- _What to work on_:
A faithful copy of all the data below, please; leave no line out.

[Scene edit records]
************
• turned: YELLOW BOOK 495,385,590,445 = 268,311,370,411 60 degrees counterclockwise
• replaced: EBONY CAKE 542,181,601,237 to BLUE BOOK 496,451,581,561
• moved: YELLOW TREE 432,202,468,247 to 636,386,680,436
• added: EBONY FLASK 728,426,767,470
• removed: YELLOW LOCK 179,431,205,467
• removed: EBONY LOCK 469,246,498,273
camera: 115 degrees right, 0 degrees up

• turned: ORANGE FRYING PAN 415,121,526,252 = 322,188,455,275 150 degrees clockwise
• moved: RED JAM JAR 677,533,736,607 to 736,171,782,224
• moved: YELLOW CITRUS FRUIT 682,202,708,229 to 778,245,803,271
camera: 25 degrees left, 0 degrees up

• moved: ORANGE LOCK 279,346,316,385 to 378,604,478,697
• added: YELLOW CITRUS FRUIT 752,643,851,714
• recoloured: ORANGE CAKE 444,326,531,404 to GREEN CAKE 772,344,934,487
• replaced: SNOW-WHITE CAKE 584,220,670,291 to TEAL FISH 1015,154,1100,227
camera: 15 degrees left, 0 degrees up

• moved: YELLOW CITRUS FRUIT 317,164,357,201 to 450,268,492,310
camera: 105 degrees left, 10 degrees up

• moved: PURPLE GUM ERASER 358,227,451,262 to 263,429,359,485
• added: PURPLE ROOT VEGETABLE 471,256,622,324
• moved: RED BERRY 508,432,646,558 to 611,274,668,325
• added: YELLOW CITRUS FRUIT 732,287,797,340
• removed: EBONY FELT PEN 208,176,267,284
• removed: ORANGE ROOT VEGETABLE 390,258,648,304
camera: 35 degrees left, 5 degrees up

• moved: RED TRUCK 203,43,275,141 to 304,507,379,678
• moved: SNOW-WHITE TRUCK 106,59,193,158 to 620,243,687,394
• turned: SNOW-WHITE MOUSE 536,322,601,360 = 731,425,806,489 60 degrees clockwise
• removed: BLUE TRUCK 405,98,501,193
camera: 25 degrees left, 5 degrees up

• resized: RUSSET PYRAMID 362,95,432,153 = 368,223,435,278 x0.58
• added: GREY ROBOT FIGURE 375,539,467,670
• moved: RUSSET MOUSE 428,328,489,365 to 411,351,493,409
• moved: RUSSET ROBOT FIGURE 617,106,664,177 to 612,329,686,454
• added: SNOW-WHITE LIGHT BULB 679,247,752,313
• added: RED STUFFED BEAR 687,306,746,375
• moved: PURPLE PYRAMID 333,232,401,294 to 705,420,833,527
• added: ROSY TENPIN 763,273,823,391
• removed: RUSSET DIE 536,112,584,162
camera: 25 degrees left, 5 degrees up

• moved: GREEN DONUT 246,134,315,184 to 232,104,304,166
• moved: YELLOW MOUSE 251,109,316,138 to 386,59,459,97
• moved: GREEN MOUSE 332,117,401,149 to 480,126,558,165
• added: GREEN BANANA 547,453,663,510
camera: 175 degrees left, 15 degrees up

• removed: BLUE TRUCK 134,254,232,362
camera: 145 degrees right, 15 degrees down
************
- _Answer space_:
• turned: YELLOW BOOK 495,385,590,445 = 268,311,370,411 60 degrees counterclockwise
• replaced: EBONY CAKE 542,181,601,237 to BLUE BOOK 496,451,581,561
• moved: YELLOW TREE 432,202,468,247 to 636,386,680,436
• added: EBONY FLASK 728,426,767,470
• removed: YELLOW LOCK 179,431,205,467
• removed: EBONY LOCK 469,246,498,273
camera: 115 degrees right, 0 degrees up

• turned: ORANGE FRYING PAN 415,121,526,252 = 322,188,455,275 150 degrees clockwise
• moved: RED JAM JAR 677,533,736,607 to 736,171,782,224
• moved: YELLOW CITRUS FRUIT 682,202,708,229 to 778,245,803,271
camera: 25 degrees left, 0 degrees up

• moved: ORANGE LOCK 279,346,316,385 to 378,604,478,697
• added: YELLOW CITRUS FRUIT 752,643,851,714
• recoloured: ORANGE CAKE 444,326,531,404 to GREEN CAKE 772,344,934,487
• replaced: SNOW-WHITE CAKE 584,220,670,291 to TEAL FISH 1015,154,1100,227
camera: 15 degrees left, 0 degrees up

• moved: YELLOW CITRUS FRUIT 317,164,357,201 to 450,268,492,310
camera: 105 degrees left, 10 degrees up

• moved: PURPLE GUM ERASER 358,227,451,262 to 263,429,359,485
• added: PURPLE ROOT VEGETABLE 471,256,622,324
• moved: RED BERRY 508,432,646,558 to 611,274,668,325
• added: YELLOW CITRUS FRUIT 732,287,797,340
• removed: EBONY FELT PEN 208,176,267,284
• removed: ORANGE ROOT VEGETABLE 390,258,648,304
camera: 35 degrees left, 5 degrees up

• moved: RED TRUCK 203,43,275,141 to 304,507,379,678
• moved: SNOW-WHITE TRUCK 106,59,193,158 to 620,243,687,394
• turned: SNOW-WHITE MOUSE 536,322,601,360 = 731,425,806,489 60 degrees clockwise
• removed: BLUE TRUCK 405,98,501,193
camera: 25 degrees left, 5 degrees up

• resized: RUSSET PYRAMID 362,95,432,153 = 368,223,435,278 x0.58
• added: GREY ROBOT FIGURE 375,539,467,670
• moved: RUSSET MOUSE 428,328,489,365 to 411,351,493,409
• moved: RUSSET ROBOT FIGURE 617,106,664,177 to 612,329,686,454
• added: SNOW-WHITE LIGHT BULB 679,247,752,313
• added: RED STUFFED BEAR 687,306,746,375
• moved: PURPLE PYRAMID 333,232,401,294 to 705,420,833,527
• added: ROSY TENPIN 763,273,823,391
• removed: RUSSET DIE 536,112,584,162
camera: 25 degrees left, 5 degrees up

• moved: GREEN DONUT 246,134,315,184 to 232,104,304,166
• moved: YELLOW MOUSE 251,109,316,138 to 386,59,459,97
• moved: GREEN MOUSE 332,117,401,149 to 480,126,558,165
• added: GREEN BANANA 547,453,663,510
camera: 175 degrees left, 15 degrees up

• removed: BLUE TRUCK 134,254,232,362
camera: 145 degrees right, 15 degrees down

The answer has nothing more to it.